* **Assignment**
Pick out and copy every line below that has the word "traffic".

* **Stored items**
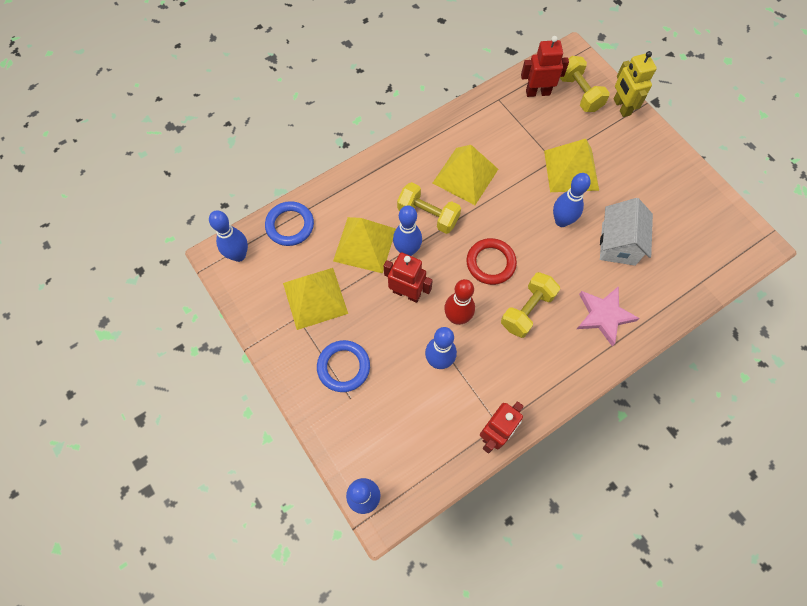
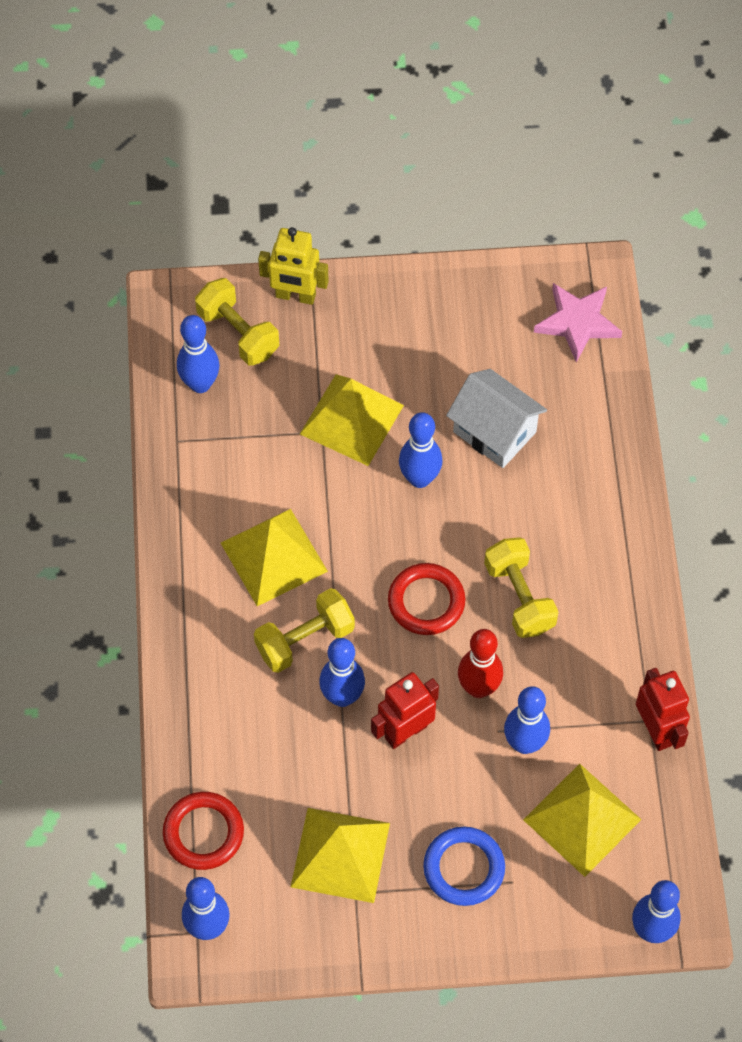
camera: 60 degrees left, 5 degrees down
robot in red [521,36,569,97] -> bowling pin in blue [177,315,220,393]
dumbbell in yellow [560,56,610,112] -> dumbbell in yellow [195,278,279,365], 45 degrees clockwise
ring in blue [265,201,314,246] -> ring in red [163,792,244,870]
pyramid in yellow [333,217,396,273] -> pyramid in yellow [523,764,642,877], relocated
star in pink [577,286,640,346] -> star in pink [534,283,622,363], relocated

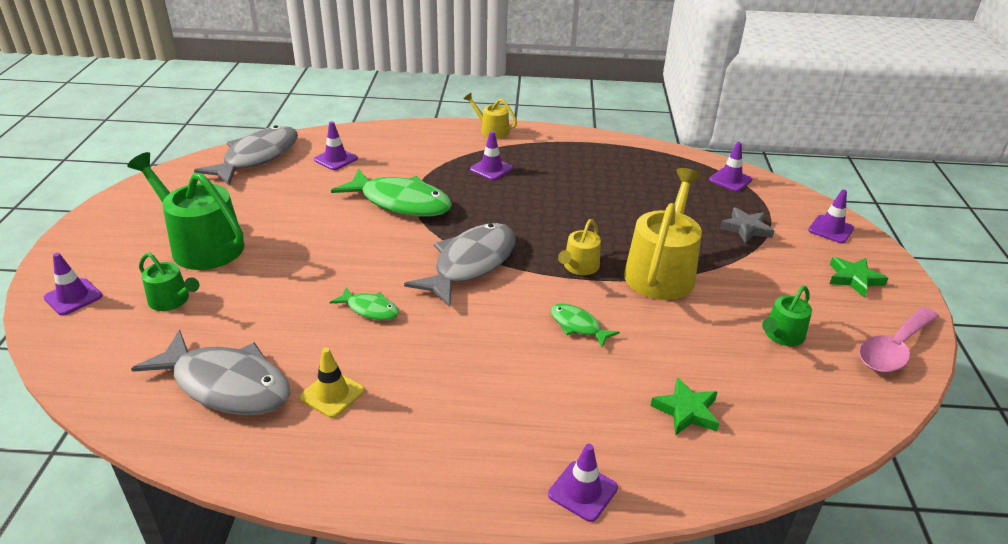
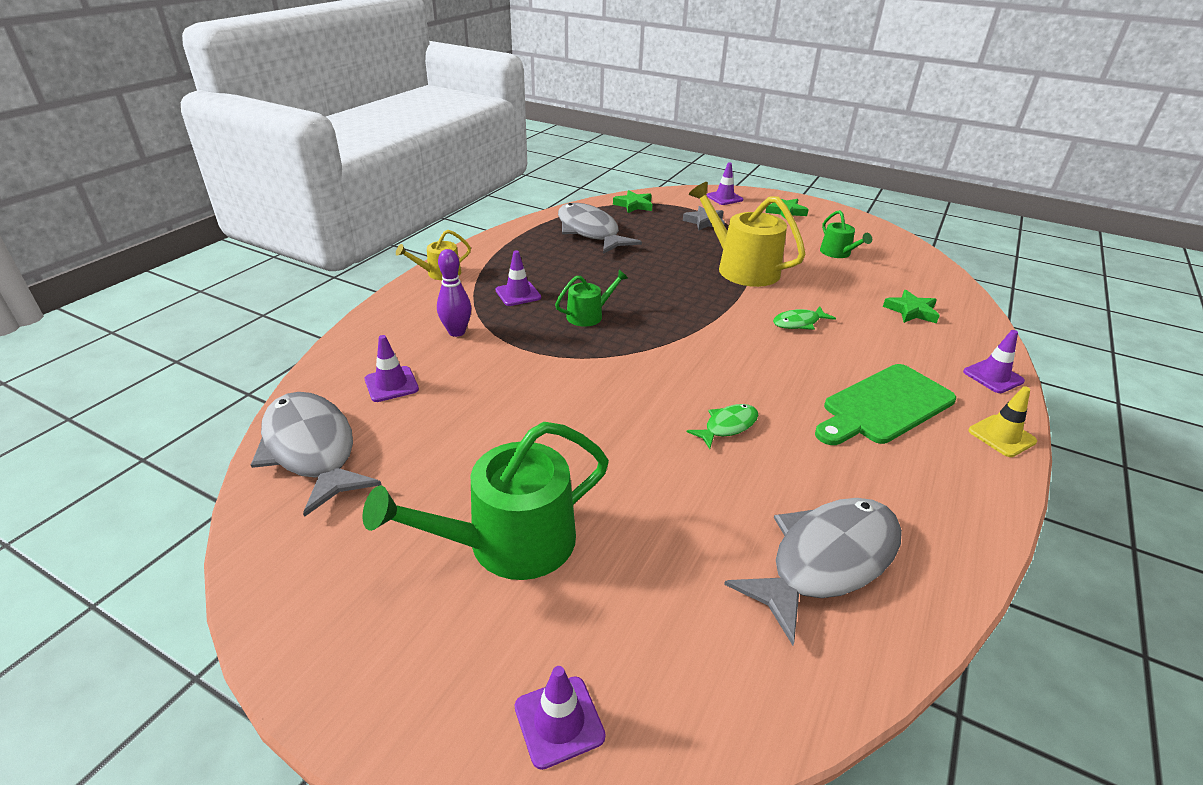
camera: 65 degrees left, 0 degrees up
traffic cone in purple [709,142,752,192] -> star in green [613,190,652,213]
fish in green [331,169,452,217] -> none
watering can in yellow [558,219,601,275] -> none
fish in grey [404,223,516,307] -> fish in grey [558,203,642,254], relocated
watering can in green [139,252,200,311] -> watering can in green [555,270,628,327], relocated
spoon in pink [859,307,939,373] -> none
traffic cone in yellow [300,348,365,418] -> traffic cone in yellow [968,386,1037,457], relocated
none -> bowling pin in purple [437,249,471,337]
none -> cutting board in green [815,364,956,445]

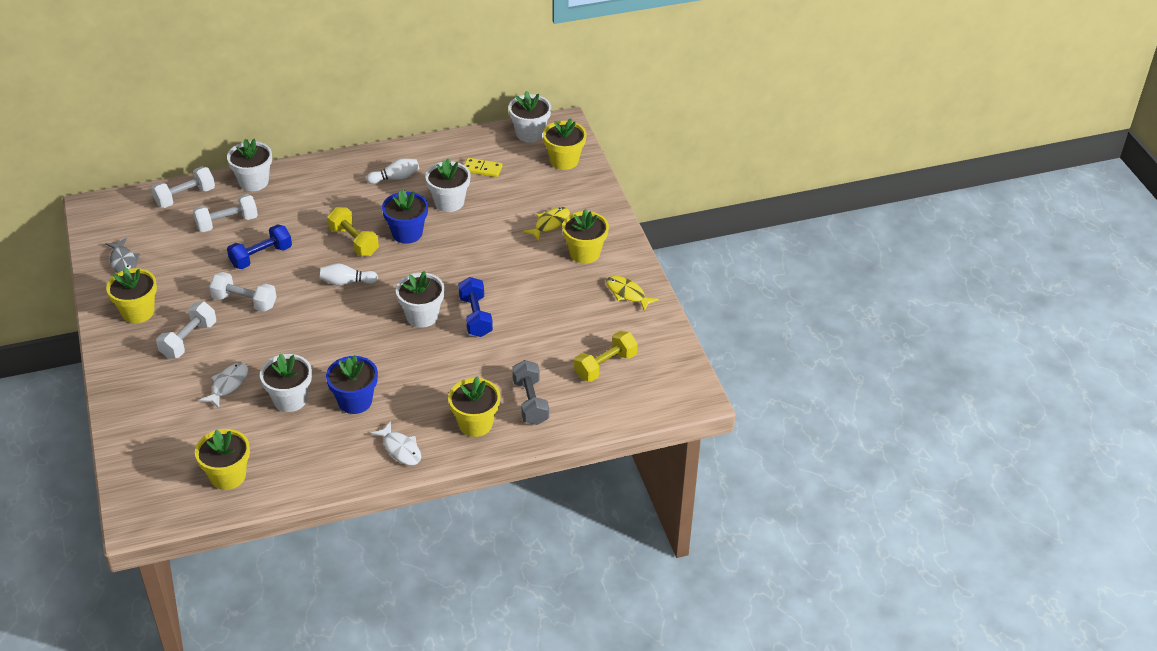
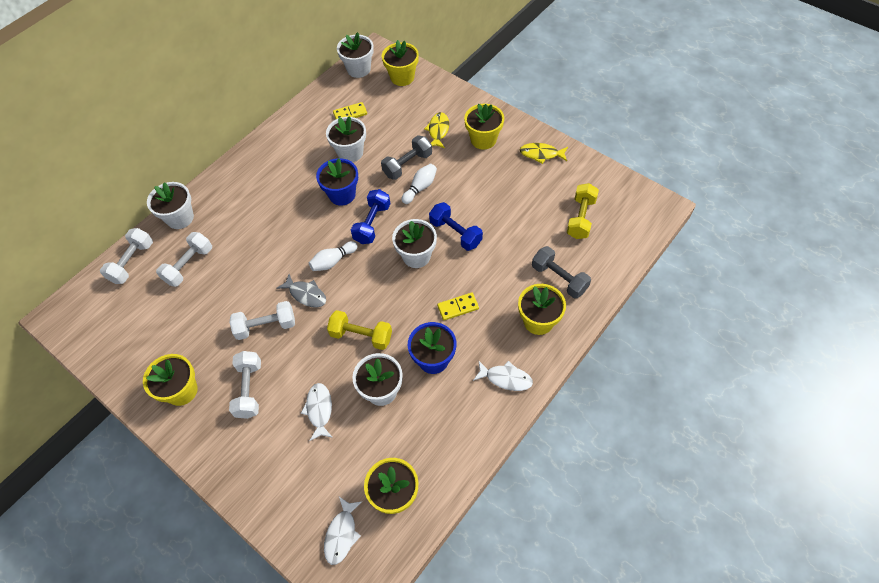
camera: 30 degrees left, 15 degrees up
bowling pin in white [367,158,419,184] -> bowling pin in white [401,164,437,204], relocated
dumbbell in yellow [327,207,379,256] -> dumbbell in yellow [327,310,392,350], relocated
dumbbell in blue [227,224,292,269] -> dumbbell in blue [351,189,390,244], relocated
fish in grey [105,238,140,273] -> fish in grey [276,274,326,307], relocated
none -> dumbbell in grey [381,135,432,180]
none -> domino in yellow [437,293,479,320]
none -> fish in white [324,497,362,565]

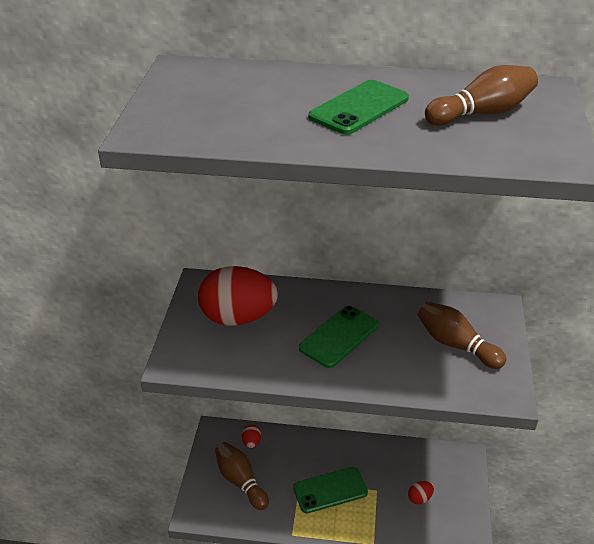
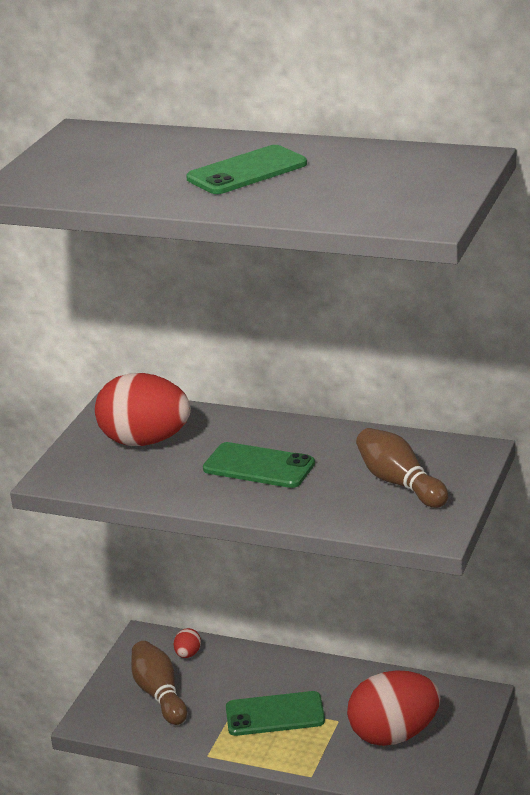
camera: 15 degrees right, 10 degrees down
bowling pin in brown [425,65,538,126] -> none
phone in green [299,306,379,368] -> phone in green [203,442,315,488], 60 degrees clockwise
egg in red [408,481,434,504] -> egg in red [347,671,440,746], x2.44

* **Output below**
traffic cone in purple [709,142,752,192] -> star in green [613,190,652,213]
traffic cone in yellow [300,348,365,418] -> traffic cone in yellow [968,386,1037,457], relocated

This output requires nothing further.